TRY IT:
Every line in the data below from the one containing "brown ball: 0 -> 4" down to the one containing "orange padlock: 2 -> 1", both included, must be retyped exactly; no other line is to appear.

START PROVIDED RECORDS

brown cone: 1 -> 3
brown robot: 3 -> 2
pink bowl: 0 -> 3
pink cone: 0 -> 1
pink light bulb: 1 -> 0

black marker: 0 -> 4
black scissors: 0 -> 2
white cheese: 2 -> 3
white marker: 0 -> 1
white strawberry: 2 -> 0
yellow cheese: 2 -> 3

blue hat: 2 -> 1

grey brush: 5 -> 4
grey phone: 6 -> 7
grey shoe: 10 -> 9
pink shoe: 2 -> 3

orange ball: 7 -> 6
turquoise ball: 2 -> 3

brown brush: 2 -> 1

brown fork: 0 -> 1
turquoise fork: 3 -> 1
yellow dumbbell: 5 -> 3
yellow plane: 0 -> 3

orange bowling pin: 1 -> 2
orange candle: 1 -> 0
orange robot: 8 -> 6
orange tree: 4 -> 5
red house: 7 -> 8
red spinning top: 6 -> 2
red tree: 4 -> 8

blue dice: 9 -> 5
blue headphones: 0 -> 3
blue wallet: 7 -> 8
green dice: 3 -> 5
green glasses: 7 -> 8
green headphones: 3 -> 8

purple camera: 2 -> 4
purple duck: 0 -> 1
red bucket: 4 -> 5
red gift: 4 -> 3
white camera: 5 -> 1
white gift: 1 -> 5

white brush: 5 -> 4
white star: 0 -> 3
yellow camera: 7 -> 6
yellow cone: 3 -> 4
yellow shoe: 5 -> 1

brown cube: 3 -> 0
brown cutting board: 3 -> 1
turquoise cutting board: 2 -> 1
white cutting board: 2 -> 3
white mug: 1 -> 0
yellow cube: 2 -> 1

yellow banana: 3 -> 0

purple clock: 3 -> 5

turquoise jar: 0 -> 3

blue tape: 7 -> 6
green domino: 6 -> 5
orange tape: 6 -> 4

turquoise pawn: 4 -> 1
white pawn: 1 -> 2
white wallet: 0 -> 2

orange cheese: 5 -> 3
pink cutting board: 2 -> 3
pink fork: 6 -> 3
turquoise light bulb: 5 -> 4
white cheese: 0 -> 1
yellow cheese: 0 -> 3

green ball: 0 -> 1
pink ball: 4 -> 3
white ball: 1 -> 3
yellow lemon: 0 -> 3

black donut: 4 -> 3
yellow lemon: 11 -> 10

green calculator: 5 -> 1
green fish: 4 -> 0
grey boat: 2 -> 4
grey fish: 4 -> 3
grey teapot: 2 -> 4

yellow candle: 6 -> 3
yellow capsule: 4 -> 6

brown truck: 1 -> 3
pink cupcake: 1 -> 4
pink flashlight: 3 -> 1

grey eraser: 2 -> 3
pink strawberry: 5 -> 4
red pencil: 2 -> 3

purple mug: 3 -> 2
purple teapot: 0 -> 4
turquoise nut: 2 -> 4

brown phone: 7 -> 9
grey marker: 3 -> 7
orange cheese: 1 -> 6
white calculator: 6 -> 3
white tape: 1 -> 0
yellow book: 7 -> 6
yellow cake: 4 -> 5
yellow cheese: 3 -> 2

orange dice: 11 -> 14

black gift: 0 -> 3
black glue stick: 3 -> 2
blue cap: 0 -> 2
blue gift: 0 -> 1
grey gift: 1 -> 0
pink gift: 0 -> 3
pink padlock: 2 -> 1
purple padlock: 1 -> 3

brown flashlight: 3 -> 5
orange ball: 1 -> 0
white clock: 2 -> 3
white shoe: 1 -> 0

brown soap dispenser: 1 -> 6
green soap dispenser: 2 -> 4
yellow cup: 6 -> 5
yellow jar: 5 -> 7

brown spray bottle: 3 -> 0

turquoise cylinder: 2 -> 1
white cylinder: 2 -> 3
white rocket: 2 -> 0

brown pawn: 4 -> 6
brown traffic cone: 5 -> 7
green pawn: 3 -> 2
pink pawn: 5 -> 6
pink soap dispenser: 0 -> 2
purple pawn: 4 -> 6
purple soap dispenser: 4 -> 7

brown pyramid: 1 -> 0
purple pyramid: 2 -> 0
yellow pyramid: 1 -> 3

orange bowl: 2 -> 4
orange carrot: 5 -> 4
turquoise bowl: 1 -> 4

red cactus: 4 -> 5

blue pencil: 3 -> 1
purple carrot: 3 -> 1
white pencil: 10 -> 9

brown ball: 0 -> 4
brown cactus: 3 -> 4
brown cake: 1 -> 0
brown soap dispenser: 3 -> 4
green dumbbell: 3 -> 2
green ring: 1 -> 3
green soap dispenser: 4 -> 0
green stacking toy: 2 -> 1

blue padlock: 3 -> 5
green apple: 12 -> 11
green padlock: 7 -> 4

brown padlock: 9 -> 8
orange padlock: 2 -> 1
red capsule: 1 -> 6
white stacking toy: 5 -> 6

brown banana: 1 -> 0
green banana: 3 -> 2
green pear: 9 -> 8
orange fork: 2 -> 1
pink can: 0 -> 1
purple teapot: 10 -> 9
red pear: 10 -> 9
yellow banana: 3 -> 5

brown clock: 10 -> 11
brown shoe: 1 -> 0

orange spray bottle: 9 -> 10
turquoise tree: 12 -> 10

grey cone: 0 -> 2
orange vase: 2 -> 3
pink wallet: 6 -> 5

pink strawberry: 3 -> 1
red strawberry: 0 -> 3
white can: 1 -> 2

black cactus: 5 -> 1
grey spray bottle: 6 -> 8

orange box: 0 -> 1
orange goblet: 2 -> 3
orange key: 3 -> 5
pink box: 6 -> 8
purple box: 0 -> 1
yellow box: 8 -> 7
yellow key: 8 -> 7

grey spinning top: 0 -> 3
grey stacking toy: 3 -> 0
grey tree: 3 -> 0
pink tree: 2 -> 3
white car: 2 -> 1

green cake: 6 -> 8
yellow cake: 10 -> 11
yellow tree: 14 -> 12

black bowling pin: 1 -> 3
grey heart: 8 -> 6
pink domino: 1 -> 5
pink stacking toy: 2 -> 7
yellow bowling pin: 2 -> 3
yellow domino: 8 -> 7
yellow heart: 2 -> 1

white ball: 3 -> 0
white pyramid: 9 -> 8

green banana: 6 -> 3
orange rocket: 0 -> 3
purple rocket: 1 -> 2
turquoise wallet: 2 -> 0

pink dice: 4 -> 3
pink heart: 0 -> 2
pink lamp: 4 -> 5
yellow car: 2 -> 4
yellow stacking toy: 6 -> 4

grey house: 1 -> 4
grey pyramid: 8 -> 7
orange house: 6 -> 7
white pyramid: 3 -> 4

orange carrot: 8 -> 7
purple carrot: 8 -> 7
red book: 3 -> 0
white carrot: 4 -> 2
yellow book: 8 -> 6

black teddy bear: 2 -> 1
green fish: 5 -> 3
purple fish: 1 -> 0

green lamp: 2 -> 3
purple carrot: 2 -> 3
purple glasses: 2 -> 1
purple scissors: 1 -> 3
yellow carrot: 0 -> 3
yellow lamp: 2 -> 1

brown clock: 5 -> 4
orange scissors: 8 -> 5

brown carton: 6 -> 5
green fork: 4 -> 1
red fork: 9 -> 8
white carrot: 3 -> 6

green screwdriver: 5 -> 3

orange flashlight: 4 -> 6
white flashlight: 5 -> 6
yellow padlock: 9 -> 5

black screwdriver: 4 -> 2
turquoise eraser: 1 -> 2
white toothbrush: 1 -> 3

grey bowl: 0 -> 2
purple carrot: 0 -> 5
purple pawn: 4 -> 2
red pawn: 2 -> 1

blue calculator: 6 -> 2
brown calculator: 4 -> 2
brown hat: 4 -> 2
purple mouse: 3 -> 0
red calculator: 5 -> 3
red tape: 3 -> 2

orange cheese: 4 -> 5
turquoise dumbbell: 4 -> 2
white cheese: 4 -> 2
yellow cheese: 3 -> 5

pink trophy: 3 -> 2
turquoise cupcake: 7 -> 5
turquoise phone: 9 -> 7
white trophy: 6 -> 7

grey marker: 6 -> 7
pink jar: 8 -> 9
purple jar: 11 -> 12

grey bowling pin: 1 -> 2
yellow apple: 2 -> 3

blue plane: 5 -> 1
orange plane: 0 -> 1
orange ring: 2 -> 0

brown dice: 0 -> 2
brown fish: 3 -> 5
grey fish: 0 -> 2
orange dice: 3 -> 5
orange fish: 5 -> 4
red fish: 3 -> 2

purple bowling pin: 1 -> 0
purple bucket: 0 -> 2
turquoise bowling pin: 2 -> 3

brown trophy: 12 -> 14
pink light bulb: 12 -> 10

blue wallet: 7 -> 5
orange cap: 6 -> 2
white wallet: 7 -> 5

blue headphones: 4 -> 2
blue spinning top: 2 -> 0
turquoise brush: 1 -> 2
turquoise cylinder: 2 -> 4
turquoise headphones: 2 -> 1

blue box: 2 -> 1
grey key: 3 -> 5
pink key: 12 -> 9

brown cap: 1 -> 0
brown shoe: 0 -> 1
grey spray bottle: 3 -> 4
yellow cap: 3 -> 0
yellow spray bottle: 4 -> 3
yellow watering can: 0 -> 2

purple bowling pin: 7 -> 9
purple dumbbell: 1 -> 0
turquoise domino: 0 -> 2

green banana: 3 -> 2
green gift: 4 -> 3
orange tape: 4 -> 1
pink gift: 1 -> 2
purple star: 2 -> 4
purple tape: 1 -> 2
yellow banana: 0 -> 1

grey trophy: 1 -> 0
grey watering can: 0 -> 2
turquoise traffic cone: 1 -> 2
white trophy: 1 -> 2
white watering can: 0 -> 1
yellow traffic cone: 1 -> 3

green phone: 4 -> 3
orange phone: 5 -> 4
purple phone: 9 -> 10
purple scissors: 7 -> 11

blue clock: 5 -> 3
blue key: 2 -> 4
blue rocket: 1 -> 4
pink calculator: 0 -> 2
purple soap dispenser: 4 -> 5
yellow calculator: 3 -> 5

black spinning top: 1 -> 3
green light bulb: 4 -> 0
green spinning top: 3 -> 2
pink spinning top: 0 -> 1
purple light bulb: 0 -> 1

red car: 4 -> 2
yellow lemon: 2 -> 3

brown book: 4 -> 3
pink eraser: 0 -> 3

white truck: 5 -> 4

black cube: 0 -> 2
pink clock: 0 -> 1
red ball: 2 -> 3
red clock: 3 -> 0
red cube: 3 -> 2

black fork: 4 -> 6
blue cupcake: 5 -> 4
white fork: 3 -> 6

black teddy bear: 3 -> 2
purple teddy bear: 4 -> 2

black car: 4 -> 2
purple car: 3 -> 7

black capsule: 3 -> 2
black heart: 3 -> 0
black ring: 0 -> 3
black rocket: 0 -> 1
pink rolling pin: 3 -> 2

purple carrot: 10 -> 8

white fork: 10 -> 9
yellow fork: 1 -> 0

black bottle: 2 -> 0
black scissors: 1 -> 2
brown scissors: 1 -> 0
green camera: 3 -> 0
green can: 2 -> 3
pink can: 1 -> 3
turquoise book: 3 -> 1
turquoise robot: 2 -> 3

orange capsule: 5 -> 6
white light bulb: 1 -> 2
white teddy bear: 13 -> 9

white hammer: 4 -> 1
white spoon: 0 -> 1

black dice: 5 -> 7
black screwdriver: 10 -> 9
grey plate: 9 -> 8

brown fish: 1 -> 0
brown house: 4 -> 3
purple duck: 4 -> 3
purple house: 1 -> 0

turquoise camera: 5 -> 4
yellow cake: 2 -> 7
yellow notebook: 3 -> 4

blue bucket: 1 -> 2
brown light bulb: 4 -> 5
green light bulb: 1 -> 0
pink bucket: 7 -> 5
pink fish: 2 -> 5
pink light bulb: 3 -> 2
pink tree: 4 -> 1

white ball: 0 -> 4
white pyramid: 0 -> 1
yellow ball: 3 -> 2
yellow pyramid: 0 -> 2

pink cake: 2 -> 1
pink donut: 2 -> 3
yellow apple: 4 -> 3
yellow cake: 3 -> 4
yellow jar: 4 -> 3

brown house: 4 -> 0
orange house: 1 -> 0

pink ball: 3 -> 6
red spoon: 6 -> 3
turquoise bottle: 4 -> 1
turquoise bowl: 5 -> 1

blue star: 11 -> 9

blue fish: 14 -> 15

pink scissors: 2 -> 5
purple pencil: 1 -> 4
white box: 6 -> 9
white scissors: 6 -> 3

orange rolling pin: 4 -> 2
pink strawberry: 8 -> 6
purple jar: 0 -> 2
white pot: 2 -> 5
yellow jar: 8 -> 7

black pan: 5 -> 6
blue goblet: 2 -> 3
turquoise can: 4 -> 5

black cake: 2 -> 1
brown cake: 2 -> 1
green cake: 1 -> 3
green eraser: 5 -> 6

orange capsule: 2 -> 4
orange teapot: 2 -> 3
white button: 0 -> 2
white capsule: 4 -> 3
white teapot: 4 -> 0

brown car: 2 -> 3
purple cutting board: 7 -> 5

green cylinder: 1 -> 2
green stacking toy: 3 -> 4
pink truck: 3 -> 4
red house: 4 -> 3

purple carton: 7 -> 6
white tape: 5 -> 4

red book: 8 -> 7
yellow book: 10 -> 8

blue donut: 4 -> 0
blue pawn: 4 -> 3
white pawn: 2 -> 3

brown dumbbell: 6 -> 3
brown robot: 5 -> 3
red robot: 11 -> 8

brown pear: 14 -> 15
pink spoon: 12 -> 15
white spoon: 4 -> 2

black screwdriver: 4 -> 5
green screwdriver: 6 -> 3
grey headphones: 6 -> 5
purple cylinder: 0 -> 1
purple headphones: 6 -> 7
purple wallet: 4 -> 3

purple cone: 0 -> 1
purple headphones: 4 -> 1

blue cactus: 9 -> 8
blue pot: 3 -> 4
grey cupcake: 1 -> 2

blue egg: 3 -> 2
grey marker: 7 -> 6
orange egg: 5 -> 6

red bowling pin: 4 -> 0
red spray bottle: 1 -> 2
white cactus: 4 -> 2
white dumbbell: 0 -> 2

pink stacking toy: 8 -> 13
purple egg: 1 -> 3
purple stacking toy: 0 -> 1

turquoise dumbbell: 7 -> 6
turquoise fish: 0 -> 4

END PROVIDED RECORDS

ANSWER:
brown ball: 0 -> 4
brown cactus: 3 -> 4
brown cake: 1 -> 0
brown soap dispenser: 3 -> 4
green dumbbell: 3 -> 2
green ring: 1 -> 3
green soap dispenser: 4 -> 0
green stacking toy: 2 -> 1

blue padlock: 3 -> 5
green apple: 12 -> 11
green padlock: 7 -> 4

brown padlock: 9 -> 8
orange padlock: 2 -> 1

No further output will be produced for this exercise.